** Opening Task material block **

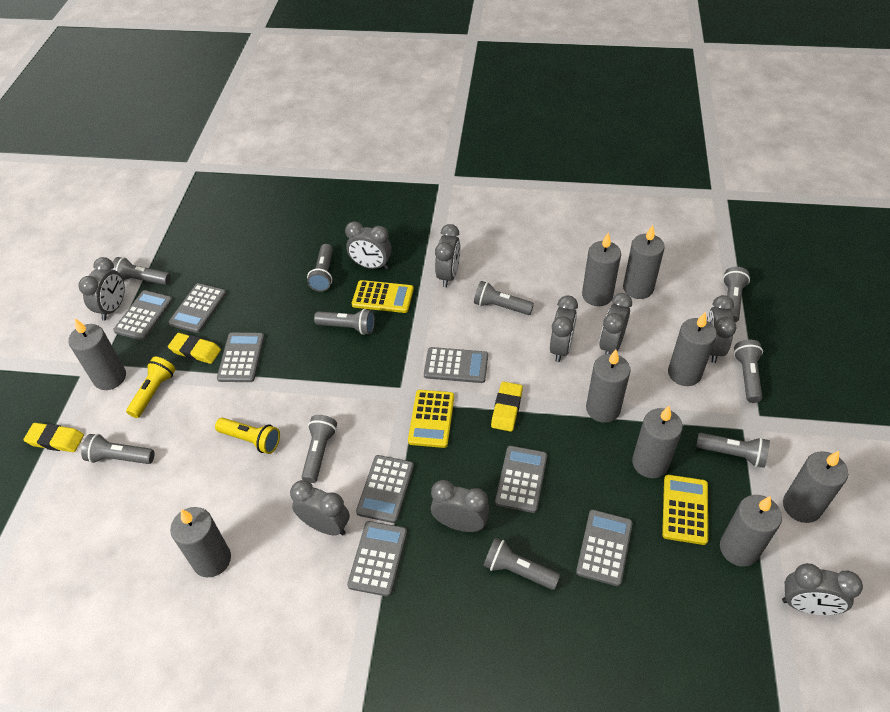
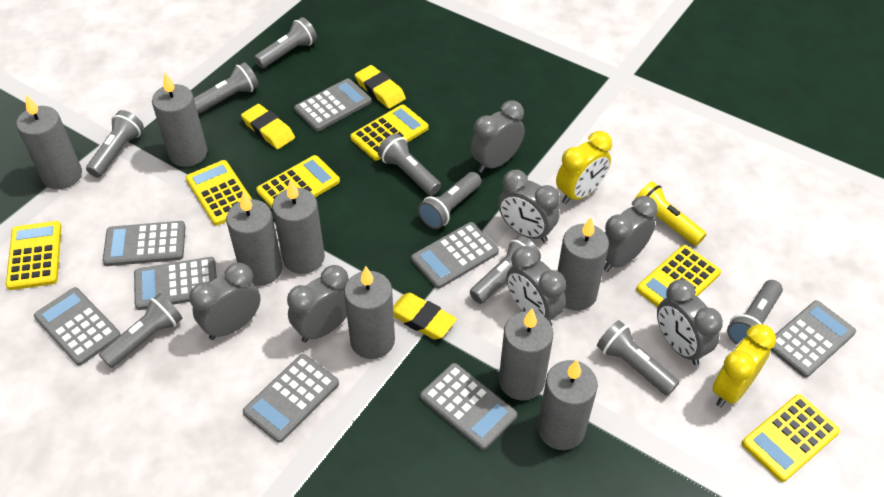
grey candle: 9 -> 8
grey clock: 9 -> 7
grey flashlight: 10 -> 9
yellow calculator: 3 -> 6
yellow clock: 0 -> 2
yellow flashlight: 2 -> 1

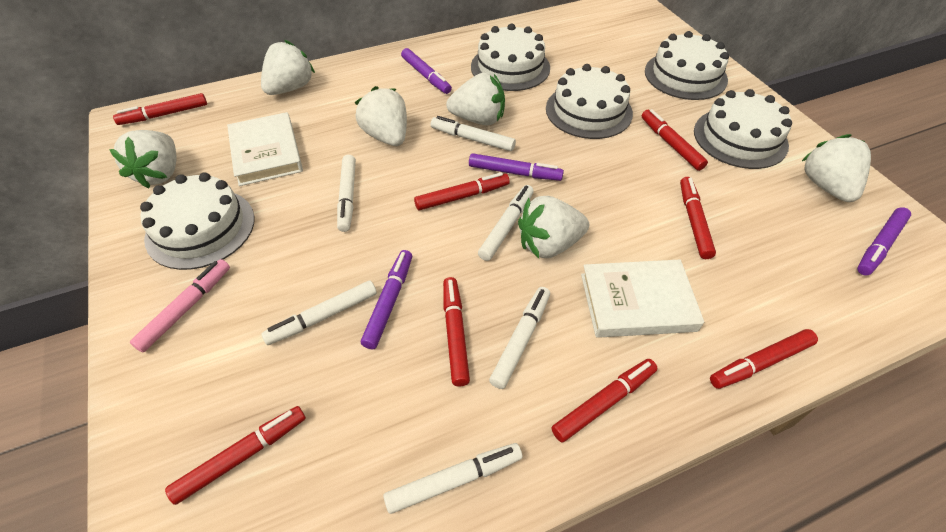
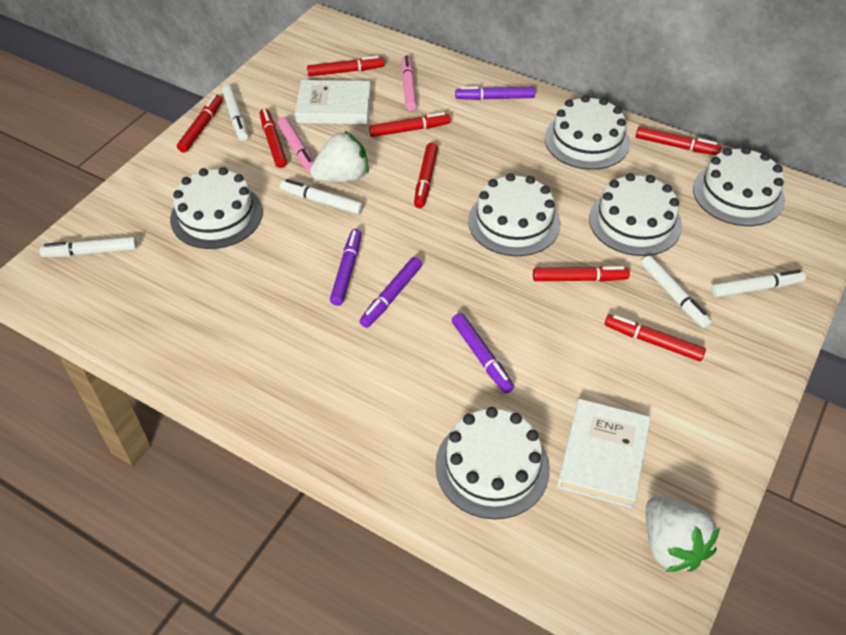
pink marker: 1 -> 2
white cake: 5 -> 6
white marker: 6 -> 5
white strawberry: 6 -> 2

** Closing Task material block **

* Task prompt *
Locate the word "flashlight" in the records above, and return each line that has it.

* Problem solution *
grey flashlight: 10 -> 9
yellow flashlight: 2 -> 1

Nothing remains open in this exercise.